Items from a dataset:
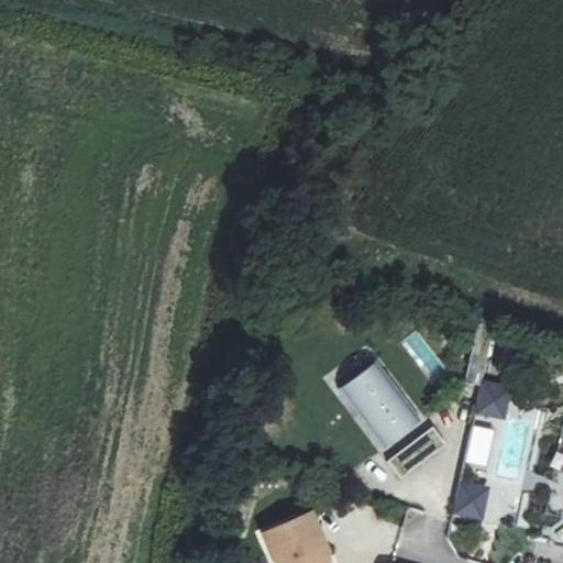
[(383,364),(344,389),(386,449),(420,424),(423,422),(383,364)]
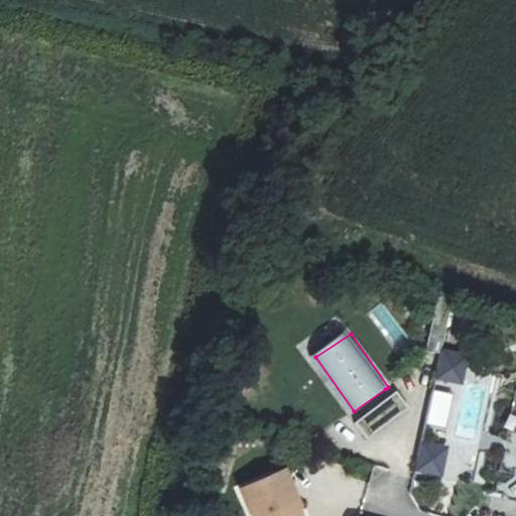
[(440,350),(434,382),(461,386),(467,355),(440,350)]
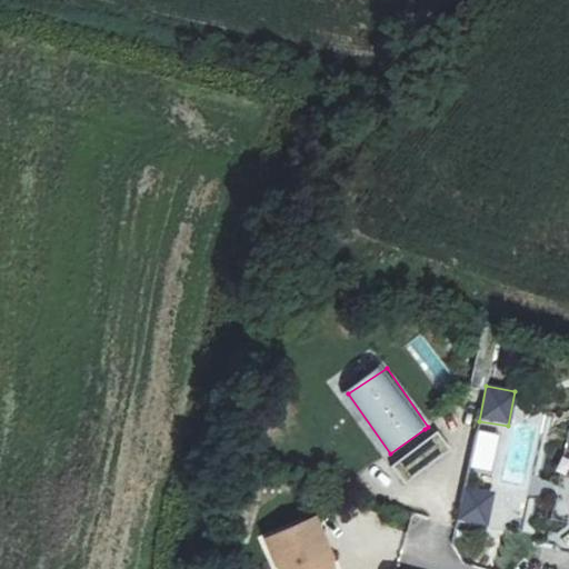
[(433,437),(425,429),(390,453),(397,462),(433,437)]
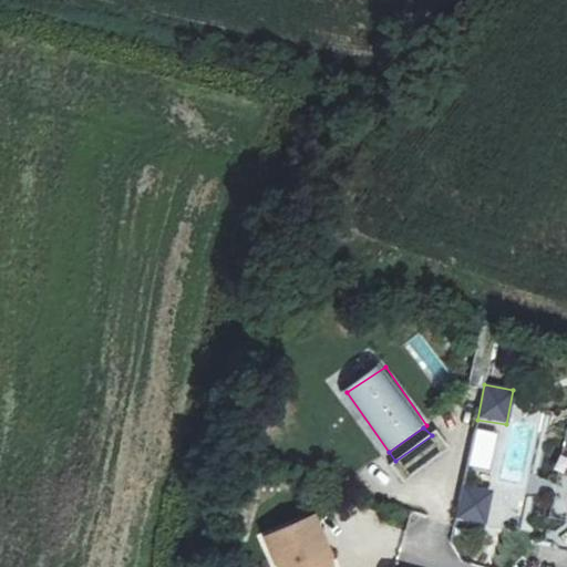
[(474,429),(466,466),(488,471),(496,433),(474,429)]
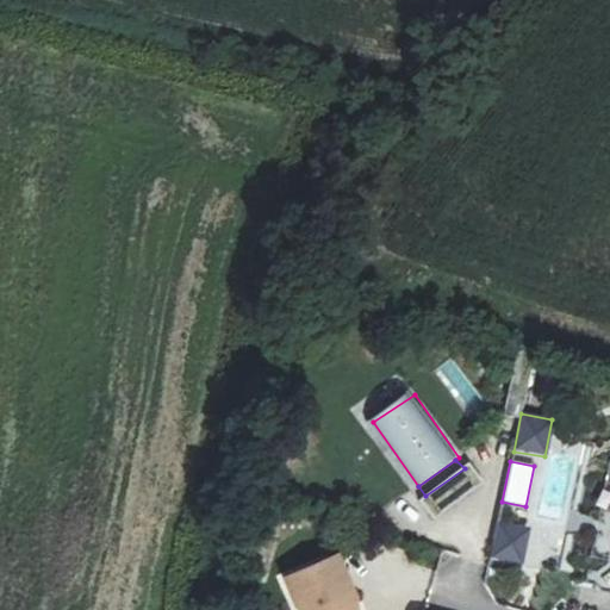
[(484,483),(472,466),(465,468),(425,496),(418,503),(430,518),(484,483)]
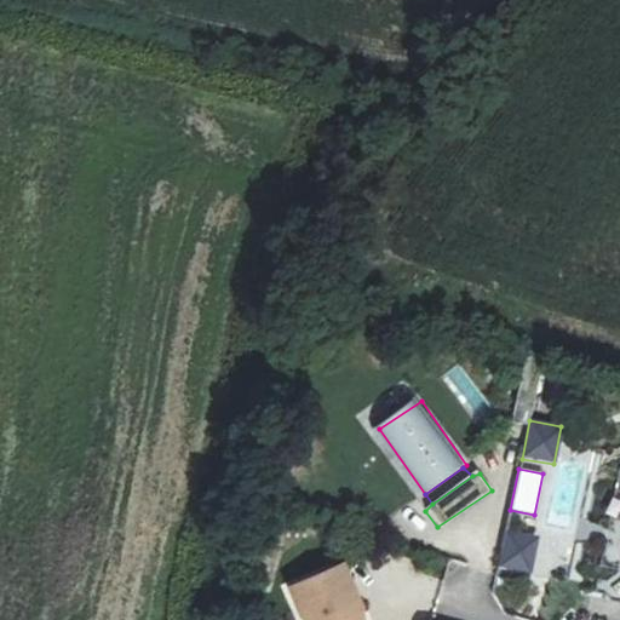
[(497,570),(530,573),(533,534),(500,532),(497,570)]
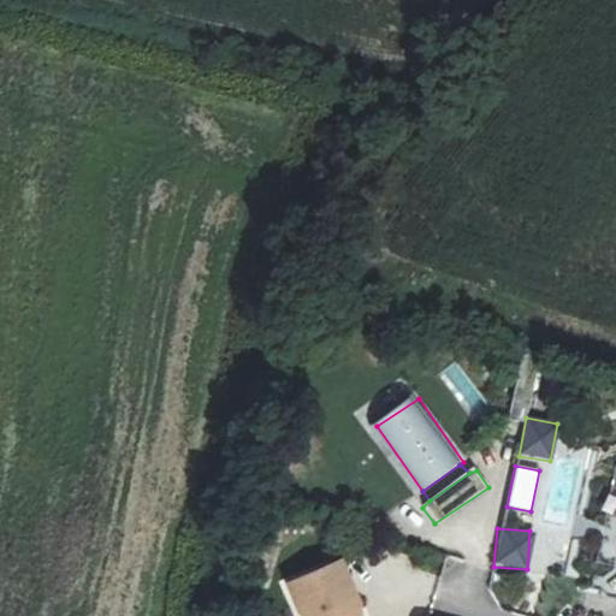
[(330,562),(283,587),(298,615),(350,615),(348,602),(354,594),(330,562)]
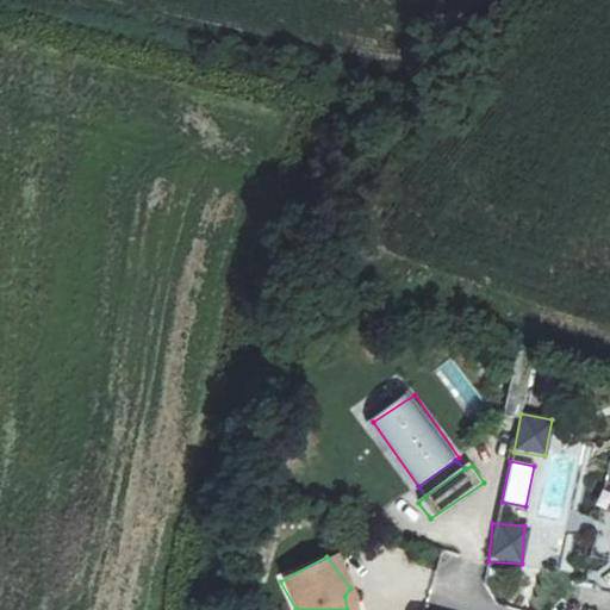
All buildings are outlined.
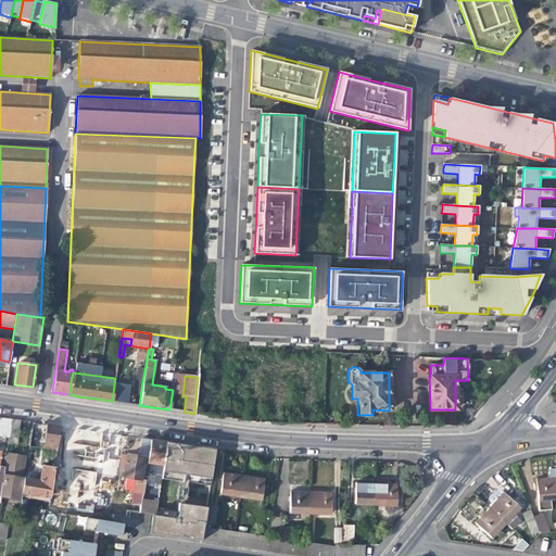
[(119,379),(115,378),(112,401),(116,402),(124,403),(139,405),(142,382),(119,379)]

HOW TO COMPLETE THIS TASK: Reproduce these records exactly, but not the pictures.

ANSWER TO THIS EXERCISE:
[(383,364),(344,389),(386,449),(420,424),(423,422),(383,364)]
[(440,350),(434,382),(461,386),(467,355),(440,350)]
[(433,437),(425,429),(390,453),(397,462),(433,437)]
[(474,429),(466,466),(488,471),(496,433),(474,429)]
[(484,483),(472,466),(465,468),(425,496),(418,503),(430,518),(484,483)]
[(497,570),(530,573),(533,534),(500,532),(497,570)]
[(330,562),(283,587),(298,615),(350,615),(348,602),(354,594),(330,562)]
All buildings are outlined.
[(119,379),(115,378),(112,401),(116,402),(124,403),(139,405),(142,382),(119,379)]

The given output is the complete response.